:: TASK BRIEF ::
All of the data that follows is to be printed exactly, without pictures.

:: RAW DATA ::
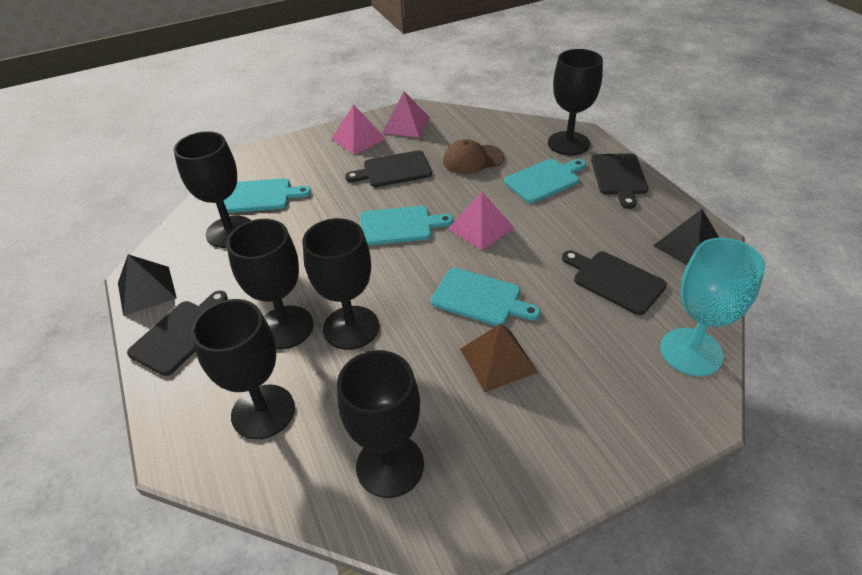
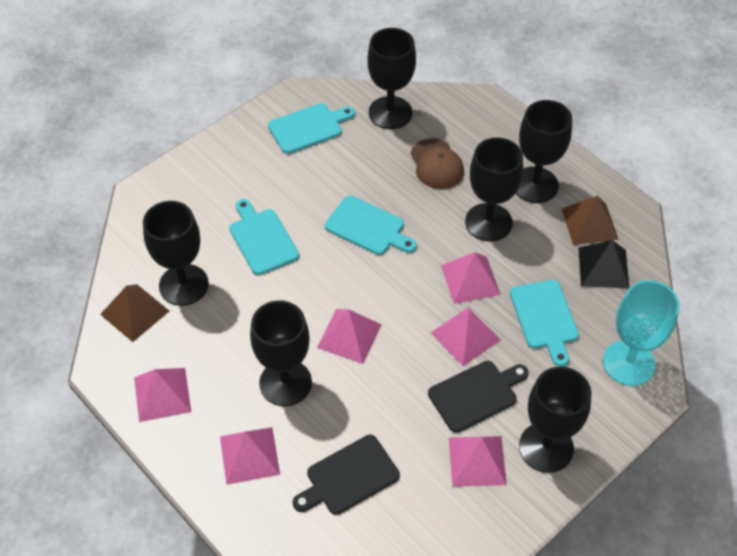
black cutting board: 4 -> 2
black pyramid: 2 -> 1
brown pyramid: 1 -> 2
pink pyramid: 3 -> 6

:: REPLY TO THE EXERCISE ::
black cutting board: 4 -> 2
black pyramid: 2 -> 1
brown pyramid: 1 -> 2
pink pyramid: 3 -> 6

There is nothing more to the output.